=== RECORDS TO USE ===
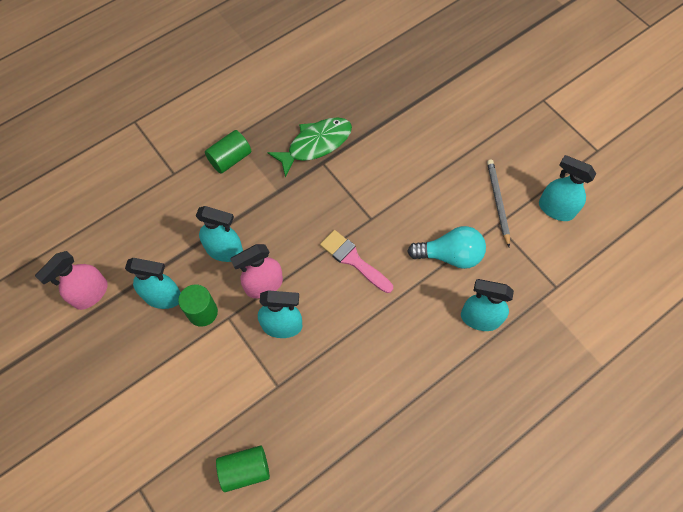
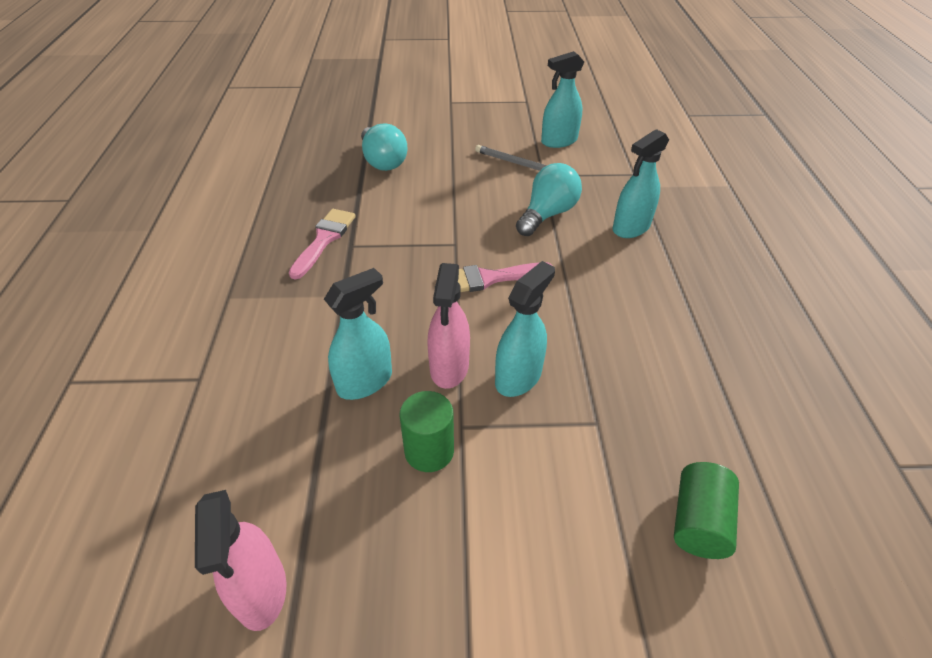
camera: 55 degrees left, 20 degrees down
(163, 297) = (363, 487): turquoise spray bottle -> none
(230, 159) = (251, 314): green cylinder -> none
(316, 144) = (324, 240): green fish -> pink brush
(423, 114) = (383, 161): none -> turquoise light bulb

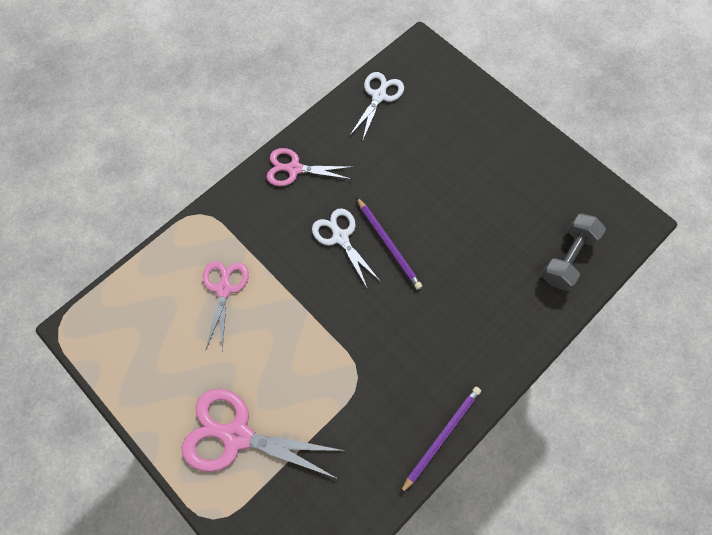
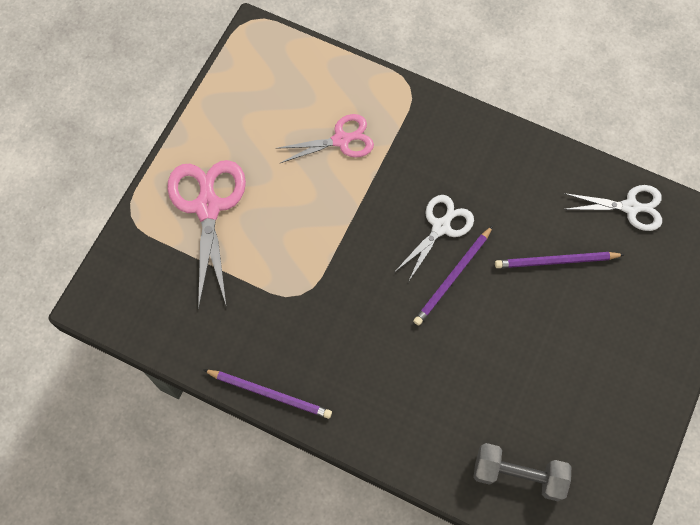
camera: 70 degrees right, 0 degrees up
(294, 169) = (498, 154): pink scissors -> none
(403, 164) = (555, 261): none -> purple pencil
* * *
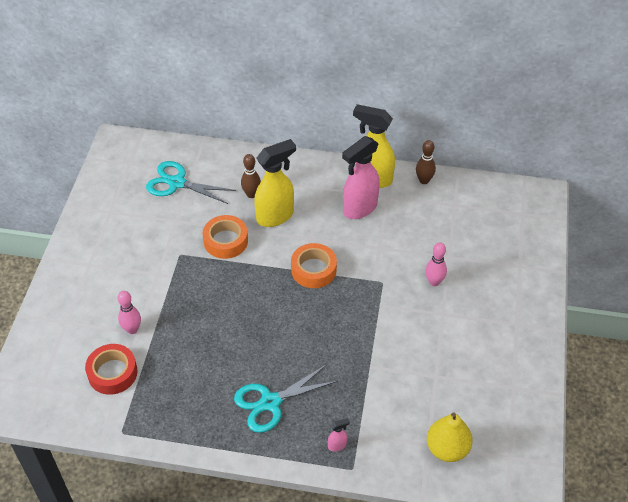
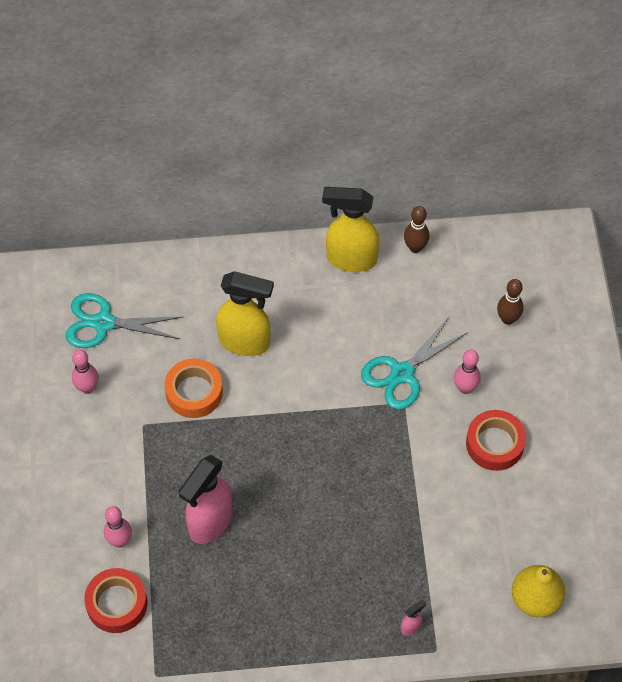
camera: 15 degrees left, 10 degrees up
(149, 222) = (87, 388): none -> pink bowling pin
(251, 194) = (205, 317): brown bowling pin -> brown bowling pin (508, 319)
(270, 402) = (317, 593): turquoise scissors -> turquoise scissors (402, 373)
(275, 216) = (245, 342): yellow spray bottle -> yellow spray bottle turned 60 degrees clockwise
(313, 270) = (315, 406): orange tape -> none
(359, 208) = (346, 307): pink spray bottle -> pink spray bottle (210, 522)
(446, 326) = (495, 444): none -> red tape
--
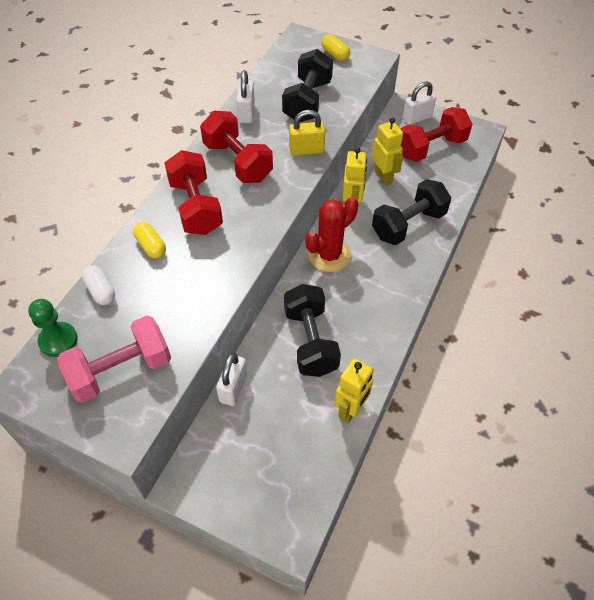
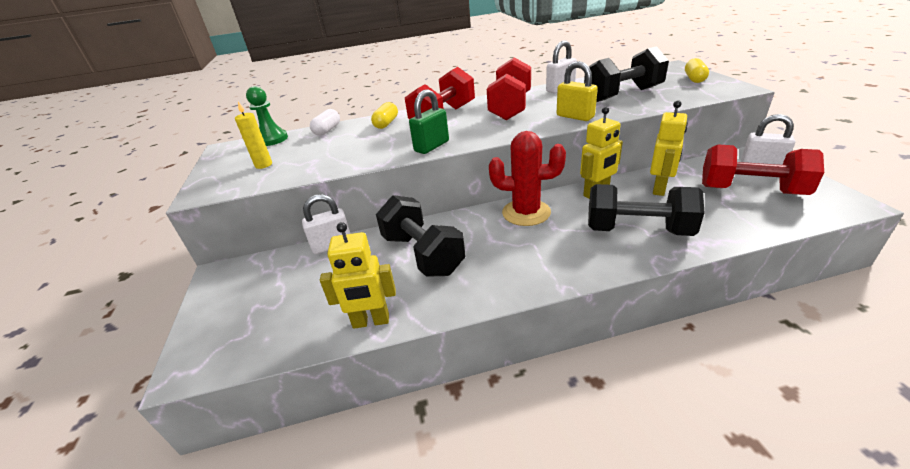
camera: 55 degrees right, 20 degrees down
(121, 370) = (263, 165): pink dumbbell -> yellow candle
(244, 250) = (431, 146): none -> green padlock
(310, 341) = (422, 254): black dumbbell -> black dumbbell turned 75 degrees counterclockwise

=== WHAT YOU ARE ASKED TO DO ===
Leave the pictures out. Output, exactly, the lines of the material above starting at the line containing "(316, 144) = (324, 240): green" and ending at the line containing "(403, 164) = (555, 261): none".

=== TASK RESPONSE ===
(316, 144) = (324, 240): green fish -> pink brush
(423, 114) = (383, 161): none -> turquoise light bulb

camera: 70 degrees right, 0 degrees up
(294, 169) = (498, 154): pink scissors -> none
(403, 164) = (555, 261): none -> purple pencil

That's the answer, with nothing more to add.